▸ **Exercise**:
What you return must be every line from the beginning of the data through the line holding "(173, 400) = (145, 319): white", unchanged.

▸ **Data to examine**:

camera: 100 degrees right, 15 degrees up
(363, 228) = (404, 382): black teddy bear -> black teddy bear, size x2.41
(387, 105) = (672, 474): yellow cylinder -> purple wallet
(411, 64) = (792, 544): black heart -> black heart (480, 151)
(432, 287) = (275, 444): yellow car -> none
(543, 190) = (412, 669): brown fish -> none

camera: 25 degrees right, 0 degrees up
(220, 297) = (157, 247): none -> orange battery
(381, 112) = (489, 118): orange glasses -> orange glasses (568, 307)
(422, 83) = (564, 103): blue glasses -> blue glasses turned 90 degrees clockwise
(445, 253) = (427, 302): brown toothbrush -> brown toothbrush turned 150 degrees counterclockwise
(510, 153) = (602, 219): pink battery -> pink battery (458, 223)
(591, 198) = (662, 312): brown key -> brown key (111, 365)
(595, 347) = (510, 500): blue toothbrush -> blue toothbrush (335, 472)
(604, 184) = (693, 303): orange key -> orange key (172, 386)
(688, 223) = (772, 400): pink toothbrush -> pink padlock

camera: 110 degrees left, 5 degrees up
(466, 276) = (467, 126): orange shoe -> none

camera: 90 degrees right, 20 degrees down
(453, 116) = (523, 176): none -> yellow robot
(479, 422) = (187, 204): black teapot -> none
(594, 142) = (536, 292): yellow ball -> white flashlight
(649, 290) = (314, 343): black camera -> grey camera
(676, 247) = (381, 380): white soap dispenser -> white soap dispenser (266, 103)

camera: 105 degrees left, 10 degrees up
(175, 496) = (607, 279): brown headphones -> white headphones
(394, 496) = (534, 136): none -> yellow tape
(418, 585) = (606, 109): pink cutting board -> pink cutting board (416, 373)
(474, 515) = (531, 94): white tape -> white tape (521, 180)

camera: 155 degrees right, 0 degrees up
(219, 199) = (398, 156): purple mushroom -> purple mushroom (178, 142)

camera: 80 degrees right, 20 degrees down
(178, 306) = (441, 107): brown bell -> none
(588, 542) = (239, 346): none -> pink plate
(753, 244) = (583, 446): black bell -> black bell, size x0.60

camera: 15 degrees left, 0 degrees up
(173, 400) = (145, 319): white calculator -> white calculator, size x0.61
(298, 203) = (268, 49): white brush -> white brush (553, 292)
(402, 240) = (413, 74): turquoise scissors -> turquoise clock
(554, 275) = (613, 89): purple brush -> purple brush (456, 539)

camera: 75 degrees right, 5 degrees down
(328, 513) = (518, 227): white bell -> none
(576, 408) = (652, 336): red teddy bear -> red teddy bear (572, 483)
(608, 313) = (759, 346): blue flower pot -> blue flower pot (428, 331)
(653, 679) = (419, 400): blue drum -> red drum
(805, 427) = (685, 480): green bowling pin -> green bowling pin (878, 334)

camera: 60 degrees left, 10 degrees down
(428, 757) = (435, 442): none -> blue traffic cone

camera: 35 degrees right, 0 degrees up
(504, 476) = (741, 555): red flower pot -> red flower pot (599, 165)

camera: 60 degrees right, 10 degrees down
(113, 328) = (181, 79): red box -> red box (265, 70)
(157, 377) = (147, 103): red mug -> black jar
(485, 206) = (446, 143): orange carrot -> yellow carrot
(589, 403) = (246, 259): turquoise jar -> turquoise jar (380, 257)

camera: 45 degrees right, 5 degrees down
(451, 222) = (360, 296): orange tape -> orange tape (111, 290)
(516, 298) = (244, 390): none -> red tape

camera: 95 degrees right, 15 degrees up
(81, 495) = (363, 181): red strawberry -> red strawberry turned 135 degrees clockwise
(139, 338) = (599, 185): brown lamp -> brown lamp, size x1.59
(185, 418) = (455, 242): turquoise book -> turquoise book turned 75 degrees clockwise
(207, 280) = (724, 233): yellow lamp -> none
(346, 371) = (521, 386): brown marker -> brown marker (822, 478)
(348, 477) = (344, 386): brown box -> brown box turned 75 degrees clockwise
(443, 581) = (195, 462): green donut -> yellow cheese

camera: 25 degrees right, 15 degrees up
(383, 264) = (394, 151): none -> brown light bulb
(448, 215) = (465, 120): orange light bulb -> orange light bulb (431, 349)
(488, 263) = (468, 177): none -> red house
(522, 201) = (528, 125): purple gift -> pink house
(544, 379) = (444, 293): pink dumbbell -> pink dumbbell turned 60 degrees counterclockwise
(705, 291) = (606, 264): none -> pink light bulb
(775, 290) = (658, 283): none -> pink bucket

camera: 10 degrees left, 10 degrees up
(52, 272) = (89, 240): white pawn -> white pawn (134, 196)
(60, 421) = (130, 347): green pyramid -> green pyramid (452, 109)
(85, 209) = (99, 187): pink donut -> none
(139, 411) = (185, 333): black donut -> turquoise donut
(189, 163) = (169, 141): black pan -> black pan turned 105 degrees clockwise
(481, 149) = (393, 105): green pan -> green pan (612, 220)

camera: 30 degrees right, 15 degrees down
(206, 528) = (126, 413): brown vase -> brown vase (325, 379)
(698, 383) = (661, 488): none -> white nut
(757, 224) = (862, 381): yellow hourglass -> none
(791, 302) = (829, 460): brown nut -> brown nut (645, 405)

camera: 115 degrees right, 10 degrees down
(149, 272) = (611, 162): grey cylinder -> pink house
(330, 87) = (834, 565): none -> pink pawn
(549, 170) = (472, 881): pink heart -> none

▸ **Task result**:
camera: 100 degrees right, 15 degrees up
(363, 228) = (404, 382): black teddy bear -> black teddy bear, size x2.41
(387, 105) = (672, 474): yellow cylinder -> purple wallet
(411, 64) = (792, 544): black heart -> black heart (480, 151)
(432, 287) = (275, 444): yellow car -> none
(543, 190) = (412, 669): brown fish -> none

camera: 25 degrees right, 0 degrees up
(220, 297) = (157, 247): none -> orange battery
(381, 112) = (489, 118): orange glasses -> orange glasses (568, 307)
(422, 83) = (564, 103): blue glasses -> blue glasses turned 90 degrees clockwise
(445, 253) = (427, 302): brown toothbrush -> brown toothbrush turned 150 degrees counterclockwise
(510, 153) = (602, 219): pink battery -> pink battery (458, 223)
(591, 198) = (662, 312): brown key -> brown key (111, 365)
(595, 347) = (510, 500): blue toothbrush -> blue toothbrush (335, 472)
(604, 184) = (693, 303): orange key -> orange key (172, 386)
(688, 223) = (772, 400): pink toothbrush -> pink padlock

camera: 110 degrees left, 5 degrees up
(466, 276) = (467, 126): orange shoe -> none

camera: 90 degrees right, 20 degrees down
(453, 116) = (523, 176): none -> yellow robot
(479, 422) = (187, 204): black teapot -> none
(594, 142) = (536, 292): yellow ball -> white flashlight
(649, 290) = (314, 343): black camera -> grey camera
(676, 247) = (381, 380): white soap dispenser -> white soap dispenser (266, 103)

camera: 105 degrees left, 10 degrees up
(175, 496) = (607, 279): brown headphones -> white headphones
(394, 496) = (534, 136): none -> yellow tape
(418, 585) = (606, 109): pink cutting board -> pink cutting board (416, 373)
(474, 515) = (531, 94): white tape -> white tape (521, 180)

camera: 155 degrees right, 0 degrees up
(219, 199) = (398, 156): purple mushroom -> purple mushroom (178, 142)

camera: 80 degrees right, 20 degrees down
(178, 306) = (441, 107): brown bell -> none
(588, 542) = (239, 346): none -> pink plate
(753, 244) = (583, 446): black bell -> black bell, size x0.60

camera: 15 degrees left, 0 degrees up
(173, 400) = (145, 319): white calculator -> white calculator, size x0.61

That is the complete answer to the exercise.